What to work on:
Which lines of the records contain the word "Customer"? Copy each one.

Stored items
————

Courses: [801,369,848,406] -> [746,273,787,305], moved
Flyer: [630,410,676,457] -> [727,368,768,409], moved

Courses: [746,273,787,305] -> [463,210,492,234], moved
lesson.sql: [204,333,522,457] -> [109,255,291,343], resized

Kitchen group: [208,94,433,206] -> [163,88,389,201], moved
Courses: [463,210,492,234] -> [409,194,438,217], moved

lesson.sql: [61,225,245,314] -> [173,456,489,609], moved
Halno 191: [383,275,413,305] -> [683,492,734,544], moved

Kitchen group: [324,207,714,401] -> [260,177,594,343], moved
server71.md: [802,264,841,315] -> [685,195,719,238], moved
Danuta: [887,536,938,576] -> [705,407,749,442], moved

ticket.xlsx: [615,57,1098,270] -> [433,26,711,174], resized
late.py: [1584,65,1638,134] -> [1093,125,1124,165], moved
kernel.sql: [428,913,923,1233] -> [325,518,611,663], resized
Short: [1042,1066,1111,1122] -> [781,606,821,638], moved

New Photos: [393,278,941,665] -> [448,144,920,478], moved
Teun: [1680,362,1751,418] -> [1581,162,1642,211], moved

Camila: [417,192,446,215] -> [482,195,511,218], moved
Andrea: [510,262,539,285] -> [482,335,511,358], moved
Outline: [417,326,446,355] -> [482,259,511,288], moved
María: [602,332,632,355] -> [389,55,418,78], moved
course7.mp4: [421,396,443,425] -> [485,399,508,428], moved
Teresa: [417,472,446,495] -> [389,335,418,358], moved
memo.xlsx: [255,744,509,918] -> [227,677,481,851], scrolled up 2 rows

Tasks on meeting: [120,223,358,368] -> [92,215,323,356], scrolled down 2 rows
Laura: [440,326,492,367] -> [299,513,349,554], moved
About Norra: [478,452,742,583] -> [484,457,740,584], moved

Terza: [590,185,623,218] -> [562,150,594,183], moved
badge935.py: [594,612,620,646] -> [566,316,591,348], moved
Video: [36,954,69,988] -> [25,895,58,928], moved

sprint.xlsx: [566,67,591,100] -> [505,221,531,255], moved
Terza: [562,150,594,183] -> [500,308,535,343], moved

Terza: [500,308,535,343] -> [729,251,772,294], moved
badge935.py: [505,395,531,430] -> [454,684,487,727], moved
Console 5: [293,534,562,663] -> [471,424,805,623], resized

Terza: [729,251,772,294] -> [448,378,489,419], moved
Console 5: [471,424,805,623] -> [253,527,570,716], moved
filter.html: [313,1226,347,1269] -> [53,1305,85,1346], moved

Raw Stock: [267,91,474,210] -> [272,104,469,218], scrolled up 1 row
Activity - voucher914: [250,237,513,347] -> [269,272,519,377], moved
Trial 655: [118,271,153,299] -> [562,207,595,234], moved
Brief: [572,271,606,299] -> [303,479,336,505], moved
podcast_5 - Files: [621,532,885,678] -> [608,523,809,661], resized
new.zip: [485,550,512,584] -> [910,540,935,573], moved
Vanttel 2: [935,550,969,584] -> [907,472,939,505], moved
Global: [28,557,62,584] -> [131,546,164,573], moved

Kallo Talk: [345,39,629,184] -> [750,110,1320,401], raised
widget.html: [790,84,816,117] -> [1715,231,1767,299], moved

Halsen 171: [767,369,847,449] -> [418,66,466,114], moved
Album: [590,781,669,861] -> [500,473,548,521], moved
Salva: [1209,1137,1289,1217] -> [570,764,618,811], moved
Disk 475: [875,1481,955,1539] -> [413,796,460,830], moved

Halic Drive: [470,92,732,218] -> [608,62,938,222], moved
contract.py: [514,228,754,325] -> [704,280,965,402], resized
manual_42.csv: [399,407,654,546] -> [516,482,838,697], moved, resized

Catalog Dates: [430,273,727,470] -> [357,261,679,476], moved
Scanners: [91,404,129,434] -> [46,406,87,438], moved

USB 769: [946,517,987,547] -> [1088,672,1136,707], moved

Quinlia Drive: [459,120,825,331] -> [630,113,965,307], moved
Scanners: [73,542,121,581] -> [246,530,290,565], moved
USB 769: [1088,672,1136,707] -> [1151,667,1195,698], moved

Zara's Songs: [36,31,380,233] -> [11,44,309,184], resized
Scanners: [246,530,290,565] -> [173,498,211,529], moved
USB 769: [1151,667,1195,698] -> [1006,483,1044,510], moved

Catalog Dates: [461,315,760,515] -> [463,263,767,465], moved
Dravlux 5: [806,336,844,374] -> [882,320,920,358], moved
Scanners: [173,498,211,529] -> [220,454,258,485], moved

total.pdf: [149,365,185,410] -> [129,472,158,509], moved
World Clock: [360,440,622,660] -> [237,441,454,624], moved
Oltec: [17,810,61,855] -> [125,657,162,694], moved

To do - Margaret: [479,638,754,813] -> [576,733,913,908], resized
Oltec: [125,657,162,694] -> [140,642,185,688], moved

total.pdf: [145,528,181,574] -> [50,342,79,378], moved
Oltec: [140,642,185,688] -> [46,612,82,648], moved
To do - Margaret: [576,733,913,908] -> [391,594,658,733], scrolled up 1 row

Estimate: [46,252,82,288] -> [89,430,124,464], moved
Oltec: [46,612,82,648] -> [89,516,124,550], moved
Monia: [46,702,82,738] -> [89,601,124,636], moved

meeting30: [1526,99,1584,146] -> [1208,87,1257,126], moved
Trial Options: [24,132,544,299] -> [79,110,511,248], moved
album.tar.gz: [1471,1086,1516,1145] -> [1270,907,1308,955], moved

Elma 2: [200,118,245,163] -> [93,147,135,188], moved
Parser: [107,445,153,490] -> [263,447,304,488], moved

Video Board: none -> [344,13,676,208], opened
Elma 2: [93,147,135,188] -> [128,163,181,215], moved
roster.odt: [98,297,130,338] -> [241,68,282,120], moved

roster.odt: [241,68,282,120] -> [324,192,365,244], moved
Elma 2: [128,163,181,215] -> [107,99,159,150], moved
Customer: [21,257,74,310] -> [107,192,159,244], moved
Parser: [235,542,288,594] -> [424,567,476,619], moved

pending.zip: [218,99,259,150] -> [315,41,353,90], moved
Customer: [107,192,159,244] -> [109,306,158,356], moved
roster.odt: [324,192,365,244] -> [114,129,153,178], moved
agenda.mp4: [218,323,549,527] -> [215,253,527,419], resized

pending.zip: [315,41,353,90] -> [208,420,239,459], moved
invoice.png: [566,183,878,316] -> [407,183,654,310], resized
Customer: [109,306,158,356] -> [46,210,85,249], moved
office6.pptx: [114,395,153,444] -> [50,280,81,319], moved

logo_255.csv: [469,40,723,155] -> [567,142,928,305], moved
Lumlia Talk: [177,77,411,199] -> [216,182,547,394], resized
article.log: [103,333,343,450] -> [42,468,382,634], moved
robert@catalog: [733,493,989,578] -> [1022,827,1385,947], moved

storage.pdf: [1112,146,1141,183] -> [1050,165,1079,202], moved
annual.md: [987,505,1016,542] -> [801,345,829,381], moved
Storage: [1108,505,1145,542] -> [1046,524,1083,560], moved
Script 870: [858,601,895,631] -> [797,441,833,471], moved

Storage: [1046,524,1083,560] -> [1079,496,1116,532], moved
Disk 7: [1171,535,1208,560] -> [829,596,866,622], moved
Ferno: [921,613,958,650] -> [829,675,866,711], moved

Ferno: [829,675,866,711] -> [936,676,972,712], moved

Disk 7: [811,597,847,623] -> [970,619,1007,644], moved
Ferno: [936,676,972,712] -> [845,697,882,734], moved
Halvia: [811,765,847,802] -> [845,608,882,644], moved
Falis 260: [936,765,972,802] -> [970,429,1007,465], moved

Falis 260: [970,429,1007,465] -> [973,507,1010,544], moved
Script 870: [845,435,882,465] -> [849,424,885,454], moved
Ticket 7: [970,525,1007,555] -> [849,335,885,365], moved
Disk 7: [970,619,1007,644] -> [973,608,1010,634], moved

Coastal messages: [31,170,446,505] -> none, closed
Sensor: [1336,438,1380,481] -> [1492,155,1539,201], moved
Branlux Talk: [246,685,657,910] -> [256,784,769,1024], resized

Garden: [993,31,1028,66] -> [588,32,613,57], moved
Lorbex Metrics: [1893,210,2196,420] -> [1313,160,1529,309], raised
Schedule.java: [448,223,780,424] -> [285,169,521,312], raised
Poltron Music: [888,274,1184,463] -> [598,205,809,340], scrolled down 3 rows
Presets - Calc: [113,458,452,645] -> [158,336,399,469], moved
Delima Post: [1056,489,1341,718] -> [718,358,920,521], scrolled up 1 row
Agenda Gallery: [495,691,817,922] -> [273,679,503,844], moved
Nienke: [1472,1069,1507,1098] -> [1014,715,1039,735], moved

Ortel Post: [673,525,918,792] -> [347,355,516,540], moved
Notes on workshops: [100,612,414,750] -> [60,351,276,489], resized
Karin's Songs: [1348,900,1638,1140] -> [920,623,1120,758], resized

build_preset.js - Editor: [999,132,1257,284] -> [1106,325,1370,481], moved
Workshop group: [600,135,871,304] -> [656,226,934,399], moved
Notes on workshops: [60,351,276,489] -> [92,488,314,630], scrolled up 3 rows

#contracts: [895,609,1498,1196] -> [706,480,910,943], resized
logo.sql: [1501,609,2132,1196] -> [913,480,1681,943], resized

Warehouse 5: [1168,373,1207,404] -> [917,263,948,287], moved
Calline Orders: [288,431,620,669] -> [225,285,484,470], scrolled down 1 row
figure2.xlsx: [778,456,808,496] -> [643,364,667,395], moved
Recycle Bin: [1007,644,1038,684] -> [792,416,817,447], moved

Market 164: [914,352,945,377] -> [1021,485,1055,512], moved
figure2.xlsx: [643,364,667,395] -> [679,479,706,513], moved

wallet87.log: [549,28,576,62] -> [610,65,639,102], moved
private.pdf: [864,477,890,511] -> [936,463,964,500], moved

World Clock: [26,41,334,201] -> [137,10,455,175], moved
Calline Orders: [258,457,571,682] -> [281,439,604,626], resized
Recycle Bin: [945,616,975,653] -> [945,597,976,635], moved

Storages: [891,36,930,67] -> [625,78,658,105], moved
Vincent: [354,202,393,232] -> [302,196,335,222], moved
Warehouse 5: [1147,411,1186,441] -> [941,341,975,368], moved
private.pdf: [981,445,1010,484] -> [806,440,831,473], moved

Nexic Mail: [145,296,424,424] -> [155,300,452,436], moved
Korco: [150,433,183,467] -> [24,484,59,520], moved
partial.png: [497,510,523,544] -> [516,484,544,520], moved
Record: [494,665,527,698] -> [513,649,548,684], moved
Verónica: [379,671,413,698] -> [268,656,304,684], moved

————

The answer:
Customer: [21,257,74,310] -> [107,192,159,244], moved
Customer: [107,192,159,244] -> [109,306,158,356], moved
Customer: [109,306,158,356] -> [46,210,85,249], moved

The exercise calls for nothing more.